What is required —
Give back an exact copy of the lines in the records below, from the line that has "camera: 35 degrees right, 5 degrees up" through the line that has "(521, 189) = (531, 327): purple", and nothing besides.

Material provided —
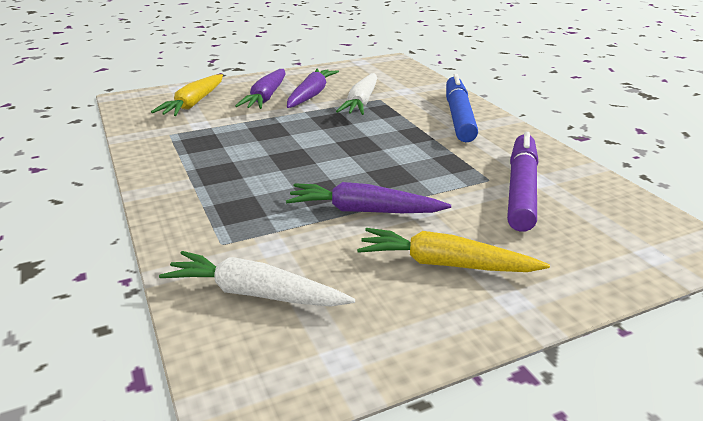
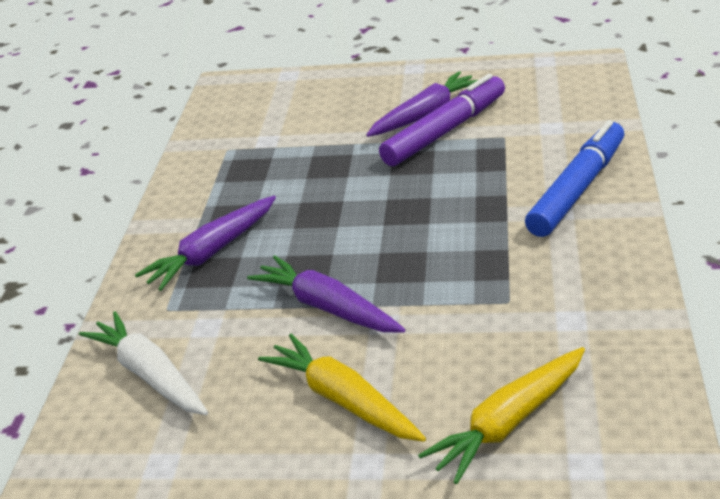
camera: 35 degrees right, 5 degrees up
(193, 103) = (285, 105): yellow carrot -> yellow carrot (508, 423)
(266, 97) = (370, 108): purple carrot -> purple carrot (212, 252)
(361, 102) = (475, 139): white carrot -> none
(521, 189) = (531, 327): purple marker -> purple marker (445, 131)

--

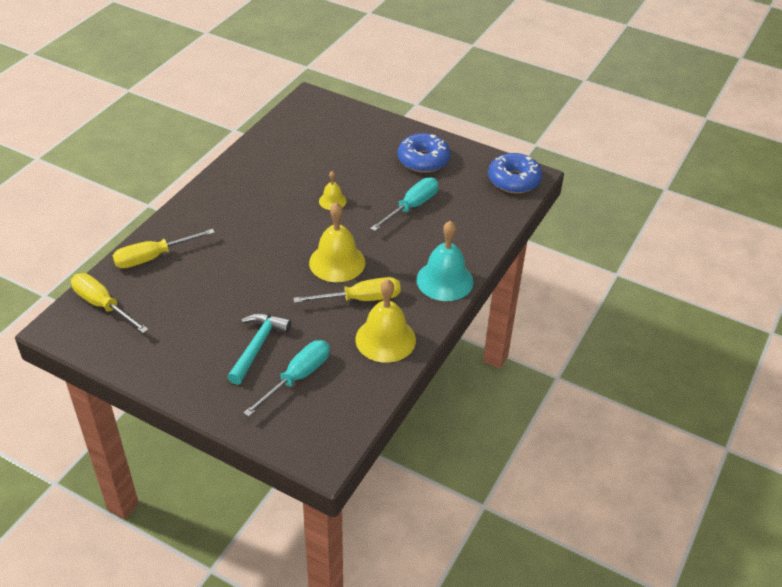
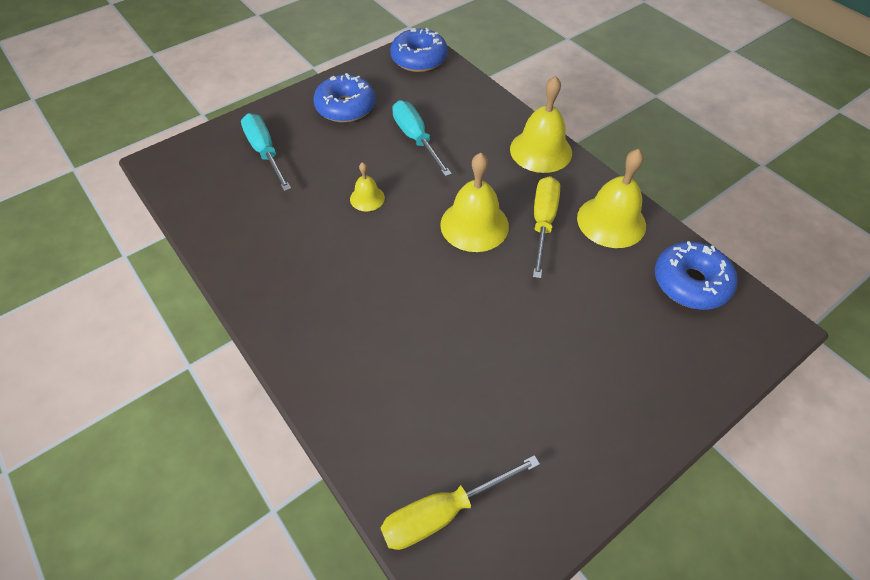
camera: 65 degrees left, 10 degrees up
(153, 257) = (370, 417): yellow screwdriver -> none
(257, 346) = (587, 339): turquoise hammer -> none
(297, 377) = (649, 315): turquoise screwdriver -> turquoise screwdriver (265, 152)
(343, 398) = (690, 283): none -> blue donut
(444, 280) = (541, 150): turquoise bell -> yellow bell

==

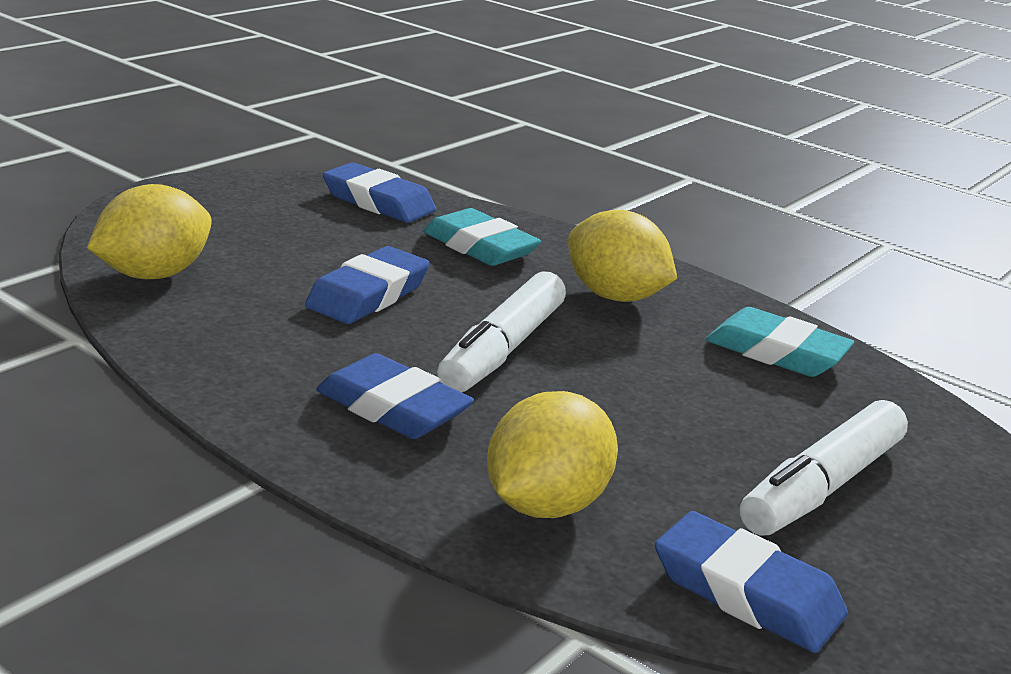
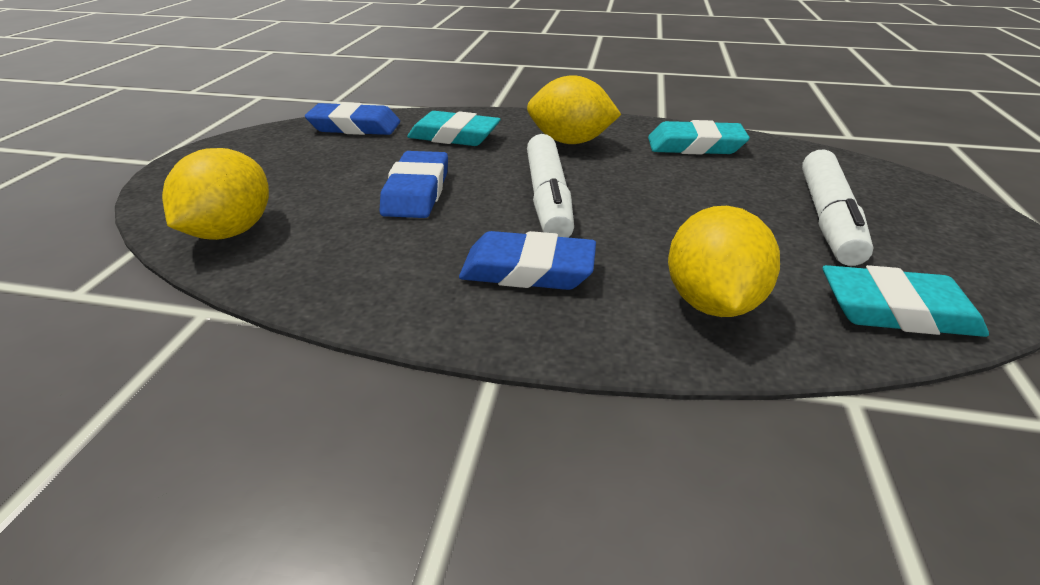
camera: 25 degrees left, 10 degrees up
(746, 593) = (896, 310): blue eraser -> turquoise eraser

Expected output —
camera: 35 degrees right, 5 degrees up
(193, 103) = (285, 105): yellow carrot -> yellow carrot (508, 423)
(266, 97) = (370, 108): purple carrot -> purple carrot (212, 252)
(361, 102) = (475, 139): white carrot -> none
(521, 189) = (531, 327): purple marker -> purple marker (445, 131)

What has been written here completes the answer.